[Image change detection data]

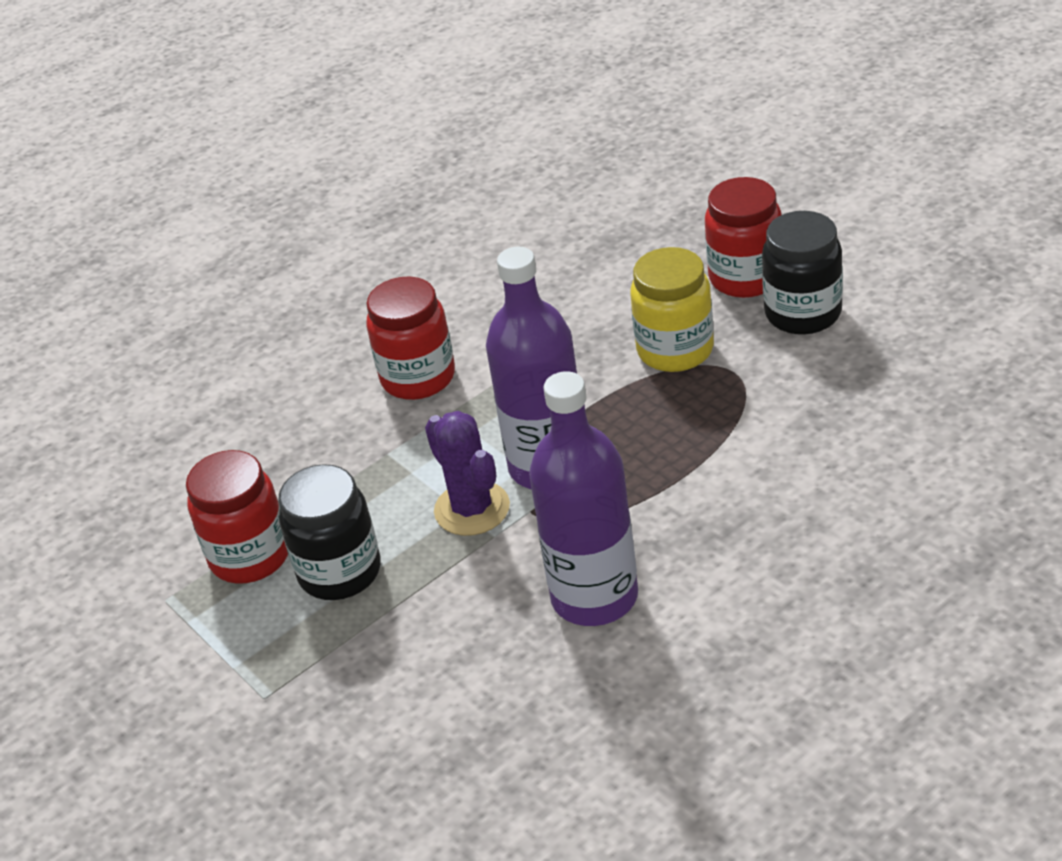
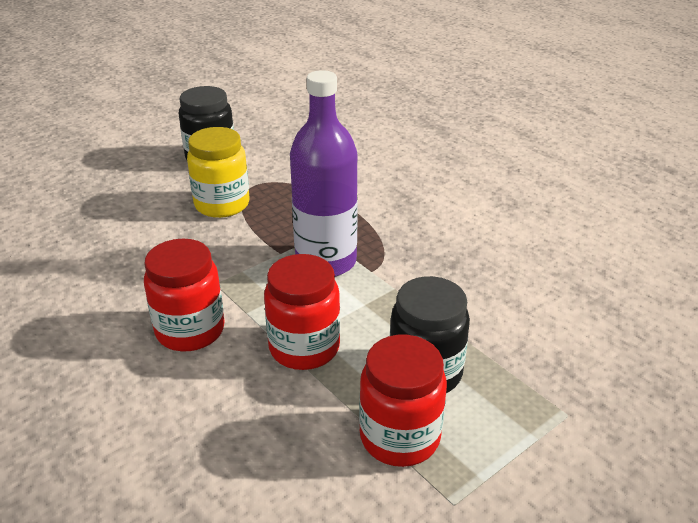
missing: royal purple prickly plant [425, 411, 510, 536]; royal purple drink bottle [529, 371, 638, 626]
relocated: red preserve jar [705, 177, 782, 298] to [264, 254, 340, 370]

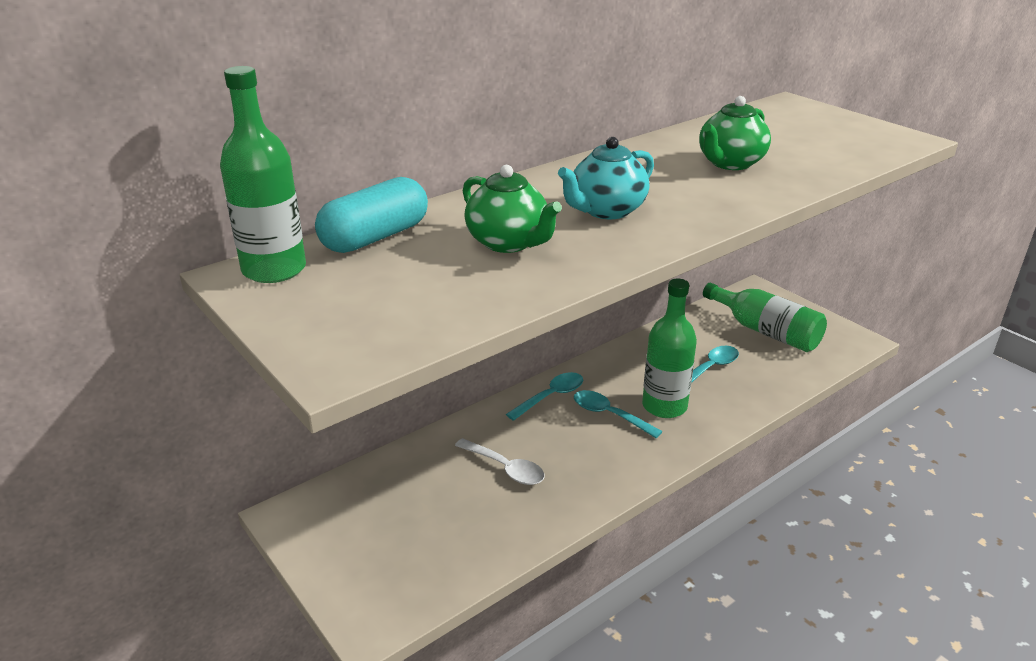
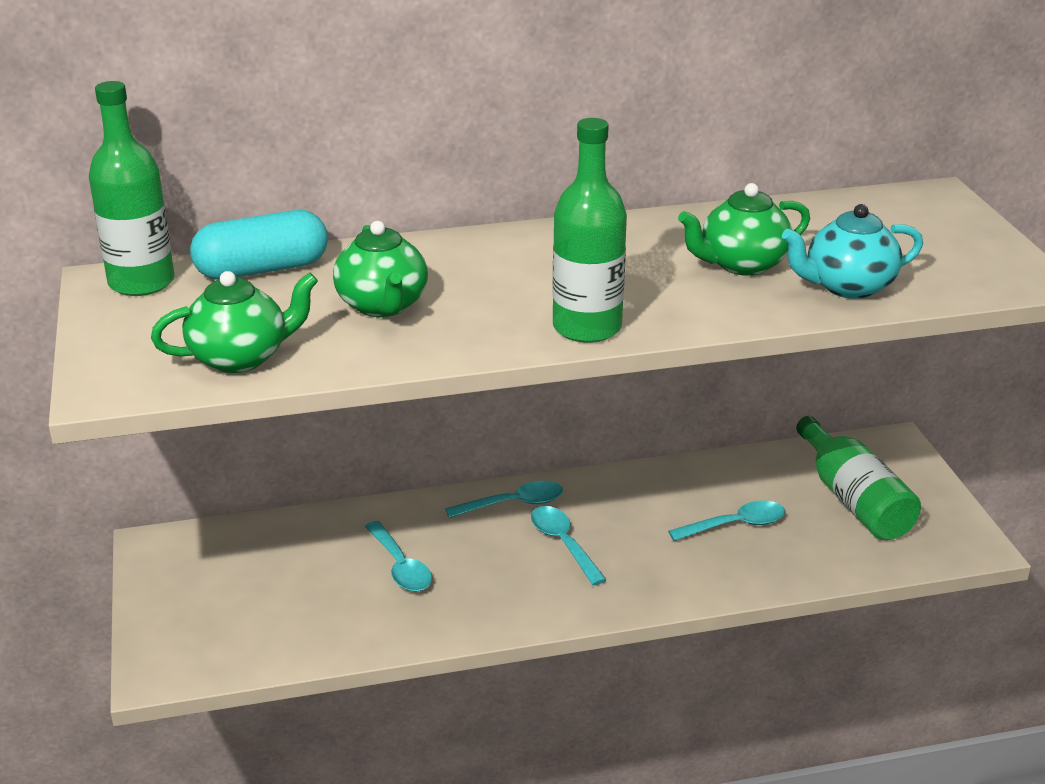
appeared: green china teapot [151, 271, 318, 373]
relocated: green drink bottle [642, 279, 697, 418] to [552, 118, 627, 343]; turquoise china teapot [558, 137, 654, 219] to [782, 204, 923, 299]
colour: snow-white tablespoon [455, 438, 545, 485] to turquoise tablespoon [365, 521, 432, 592]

● **Activity**
Output all of the data exactly as it stands, minus any images.

● **Written solution**
missing: royal purple prickly plant [425, 411, 510, 536]; royal purple drink bottle [529, 371, 638, 626]
relocated: red preserve jar [705, 177, 782, 298] to [264, 254, 340, 370]

appeared: green china teapot [151, 271, 318, 373]
relocated: green drink bottle [642, 279, 697, 418] to [552, 118, 627, 343]; turquoise china teapot [558, 137, 654, 219] to [782, 204, 923, 299]
colour: snow-white tablespoon [455, 438, 545, 485] to turquoise tablespoon [365, 521, 432, 592]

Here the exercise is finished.